** SOURCE DATA **
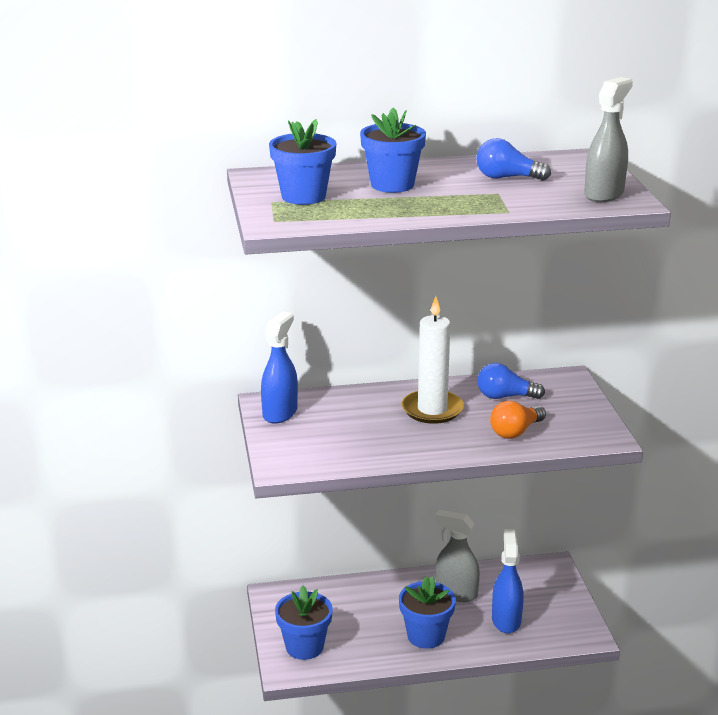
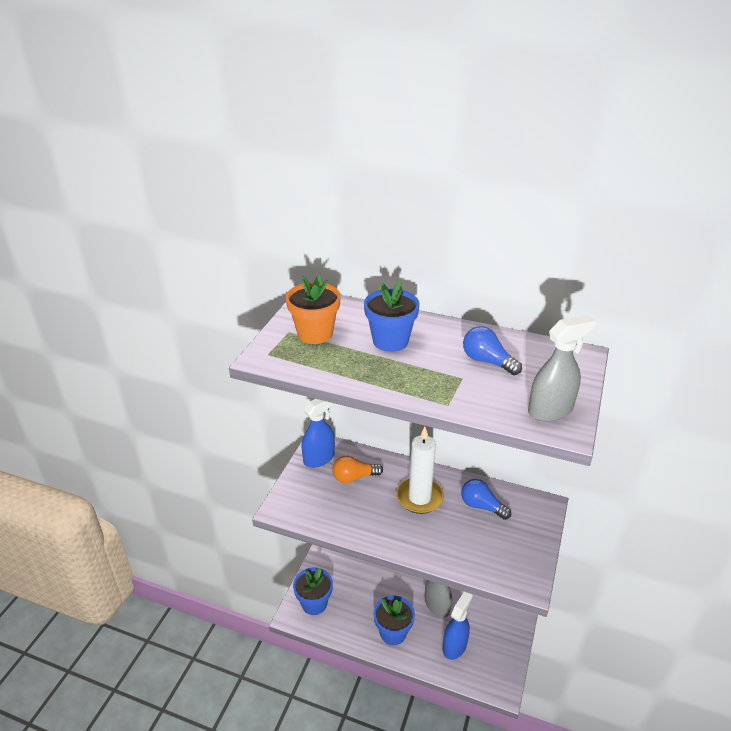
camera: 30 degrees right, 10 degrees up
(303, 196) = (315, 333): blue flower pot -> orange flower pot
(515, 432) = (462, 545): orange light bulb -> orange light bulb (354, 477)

--

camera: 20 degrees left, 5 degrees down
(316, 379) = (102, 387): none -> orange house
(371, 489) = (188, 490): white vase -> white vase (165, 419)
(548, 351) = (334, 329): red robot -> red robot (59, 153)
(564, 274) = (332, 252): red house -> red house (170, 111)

** YOUR OBJECTIVE **
After locating the line with "(316, 379) = (102, 387): none -> orange house" in the material above, return it and each line after it exactly, ending at the line with "(564, 274) = (332, 252): red".

** RESPONSE AREA **
(316, 379) = (102, 387): none -> orange house
(371, 489) = (188, 490): white vase -> white vase (165, 419)
(548, 351) = (334, 329): red robot -> red robot (59, 153)
(564, 274) = (332, 252): red house -> red house (170, 111)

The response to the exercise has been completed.